PROBLEM DESCRIPTION -
Filter these entries, keeping only lines that hold the word "grey".
*** Begin section ***
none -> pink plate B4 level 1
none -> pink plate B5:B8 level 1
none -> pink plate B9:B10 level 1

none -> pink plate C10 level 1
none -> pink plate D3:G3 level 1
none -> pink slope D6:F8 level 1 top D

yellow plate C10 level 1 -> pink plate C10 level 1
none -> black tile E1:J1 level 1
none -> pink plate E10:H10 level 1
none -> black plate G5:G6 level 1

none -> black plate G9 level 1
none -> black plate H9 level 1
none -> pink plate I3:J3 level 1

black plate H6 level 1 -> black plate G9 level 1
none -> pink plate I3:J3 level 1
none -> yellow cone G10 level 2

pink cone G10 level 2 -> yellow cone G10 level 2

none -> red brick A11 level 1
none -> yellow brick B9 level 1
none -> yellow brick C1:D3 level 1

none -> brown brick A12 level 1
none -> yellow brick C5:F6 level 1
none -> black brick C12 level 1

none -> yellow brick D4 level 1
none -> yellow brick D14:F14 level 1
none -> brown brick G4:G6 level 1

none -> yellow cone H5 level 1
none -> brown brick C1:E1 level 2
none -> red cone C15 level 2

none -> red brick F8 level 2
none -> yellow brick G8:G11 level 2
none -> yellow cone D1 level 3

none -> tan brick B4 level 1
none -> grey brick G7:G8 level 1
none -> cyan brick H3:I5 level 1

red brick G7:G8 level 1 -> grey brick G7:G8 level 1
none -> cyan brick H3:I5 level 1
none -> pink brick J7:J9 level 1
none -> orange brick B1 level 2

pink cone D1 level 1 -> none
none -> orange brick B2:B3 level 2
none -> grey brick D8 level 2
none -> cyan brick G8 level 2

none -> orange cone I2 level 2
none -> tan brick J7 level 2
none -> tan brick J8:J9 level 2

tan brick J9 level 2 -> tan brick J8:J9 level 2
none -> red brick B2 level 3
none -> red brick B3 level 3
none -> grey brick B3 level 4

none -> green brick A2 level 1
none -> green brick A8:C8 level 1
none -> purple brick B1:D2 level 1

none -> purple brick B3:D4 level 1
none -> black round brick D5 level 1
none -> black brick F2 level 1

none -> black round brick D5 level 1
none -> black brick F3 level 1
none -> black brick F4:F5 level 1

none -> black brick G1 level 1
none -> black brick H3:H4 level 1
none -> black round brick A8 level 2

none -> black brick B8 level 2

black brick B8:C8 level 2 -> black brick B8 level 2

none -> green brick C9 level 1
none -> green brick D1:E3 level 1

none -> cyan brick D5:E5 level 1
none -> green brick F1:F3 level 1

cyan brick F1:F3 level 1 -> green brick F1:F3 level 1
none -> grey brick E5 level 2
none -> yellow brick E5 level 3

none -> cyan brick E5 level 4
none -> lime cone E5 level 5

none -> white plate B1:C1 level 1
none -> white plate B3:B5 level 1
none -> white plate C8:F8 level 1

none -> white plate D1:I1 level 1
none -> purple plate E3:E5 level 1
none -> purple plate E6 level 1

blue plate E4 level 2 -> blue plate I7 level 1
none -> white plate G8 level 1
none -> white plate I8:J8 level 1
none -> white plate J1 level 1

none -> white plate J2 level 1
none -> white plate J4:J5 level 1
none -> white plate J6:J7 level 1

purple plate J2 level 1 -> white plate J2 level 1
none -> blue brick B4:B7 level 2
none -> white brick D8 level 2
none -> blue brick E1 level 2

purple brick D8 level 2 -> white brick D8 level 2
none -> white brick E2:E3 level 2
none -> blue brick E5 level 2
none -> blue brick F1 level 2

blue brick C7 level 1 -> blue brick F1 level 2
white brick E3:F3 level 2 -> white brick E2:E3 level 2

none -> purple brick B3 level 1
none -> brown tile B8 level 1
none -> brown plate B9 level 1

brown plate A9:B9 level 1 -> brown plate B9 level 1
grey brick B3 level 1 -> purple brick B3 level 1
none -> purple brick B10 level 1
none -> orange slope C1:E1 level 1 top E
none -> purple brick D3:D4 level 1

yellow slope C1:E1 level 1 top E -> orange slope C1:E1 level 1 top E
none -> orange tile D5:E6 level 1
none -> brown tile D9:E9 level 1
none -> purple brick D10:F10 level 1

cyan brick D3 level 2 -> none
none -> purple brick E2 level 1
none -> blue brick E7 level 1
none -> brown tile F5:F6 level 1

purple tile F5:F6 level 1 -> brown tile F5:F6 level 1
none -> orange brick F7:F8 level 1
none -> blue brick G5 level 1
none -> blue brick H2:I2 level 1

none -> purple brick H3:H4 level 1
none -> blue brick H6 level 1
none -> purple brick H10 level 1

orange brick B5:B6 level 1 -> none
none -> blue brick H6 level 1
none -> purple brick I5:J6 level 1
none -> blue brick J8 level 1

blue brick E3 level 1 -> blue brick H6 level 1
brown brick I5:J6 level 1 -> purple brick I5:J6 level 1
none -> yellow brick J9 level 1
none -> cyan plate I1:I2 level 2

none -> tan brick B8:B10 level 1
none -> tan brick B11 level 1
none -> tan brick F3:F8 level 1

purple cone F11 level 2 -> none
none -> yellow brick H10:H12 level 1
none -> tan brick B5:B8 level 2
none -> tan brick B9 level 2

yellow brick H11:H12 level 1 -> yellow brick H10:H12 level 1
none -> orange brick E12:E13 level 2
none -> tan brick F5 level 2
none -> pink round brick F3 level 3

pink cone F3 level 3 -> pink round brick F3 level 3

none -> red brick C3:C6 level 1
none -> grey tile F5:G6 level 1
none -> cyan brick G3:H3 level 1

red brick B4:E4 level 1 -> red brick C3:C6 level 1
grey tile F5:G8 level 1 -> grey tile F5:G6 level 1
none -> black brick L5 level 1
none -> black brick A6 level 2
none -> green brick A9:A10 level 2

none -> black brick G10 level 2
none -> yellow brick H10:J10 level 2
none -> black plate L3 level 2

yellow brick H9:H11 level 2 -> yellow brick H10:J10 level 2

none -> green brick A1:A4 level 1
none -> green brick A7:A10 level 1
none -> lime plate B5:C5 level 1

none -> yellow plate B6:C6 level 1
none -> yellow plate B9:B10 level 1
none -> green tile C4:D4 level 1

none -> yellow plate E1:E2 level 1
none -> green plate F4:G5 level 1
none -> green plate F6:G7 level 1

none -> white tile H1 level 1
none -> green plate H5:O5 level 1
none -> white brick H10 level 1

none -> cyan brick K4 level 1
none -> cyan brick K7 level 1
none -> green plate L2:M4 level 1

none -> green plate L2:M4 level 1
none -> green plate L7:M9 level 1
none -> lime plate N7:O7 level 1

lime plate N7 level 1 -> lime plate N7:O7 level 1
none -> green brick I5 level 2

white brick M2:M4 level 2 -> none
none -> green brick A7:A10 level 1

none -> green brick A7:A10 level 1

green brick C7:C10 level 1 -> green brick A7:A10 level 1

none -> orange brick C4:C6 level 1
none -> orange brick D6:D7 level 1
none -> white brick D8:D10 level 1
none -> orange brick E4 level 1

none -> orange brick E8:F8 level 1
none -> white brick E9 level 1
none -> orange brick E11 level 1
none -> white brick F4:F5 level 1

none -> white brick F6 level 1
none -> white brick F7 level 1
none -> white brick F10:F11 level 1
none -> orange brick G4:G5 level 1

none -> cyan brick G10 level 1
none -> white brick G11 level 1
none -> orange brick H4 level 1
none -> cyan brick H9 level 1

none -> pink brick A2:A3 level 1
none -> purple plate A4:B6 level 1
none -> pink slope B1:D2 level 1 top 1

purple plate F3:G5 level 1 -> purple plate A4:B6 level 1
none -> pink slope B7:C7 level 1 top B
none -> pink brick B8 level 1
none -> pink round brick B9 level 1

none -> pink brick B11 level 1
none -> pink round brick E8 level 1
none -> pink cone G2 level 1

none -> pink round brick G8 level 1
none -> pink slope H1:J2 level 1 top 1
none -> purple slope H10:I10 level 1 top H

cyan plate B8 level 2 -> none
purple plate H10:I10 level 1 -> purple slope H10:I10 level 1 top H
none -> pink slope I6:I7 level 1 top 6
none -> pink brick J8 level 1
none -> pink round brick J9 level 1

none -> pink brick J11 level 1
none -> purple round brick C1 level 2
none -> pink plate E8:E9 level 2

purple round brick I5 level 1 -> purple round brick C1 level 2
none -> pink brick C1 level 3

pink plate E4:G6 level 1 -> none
*** End section ***
TASK RESPONSE -
none -> grey brick G7:G8 level 1
red brick G7:G8 level 1 -> grey brick G7:G8 level 1
none -> grey brick D8 level 2
none -> grey brick B3 level 4
none -> grey brick E5 level 2
grey brick B3 level 1 -> purple brick B3 level 1
none -> grey tile F5:G6 level 1
grey tile F5:G8 level 1 -> grey tile F5:G6 level 1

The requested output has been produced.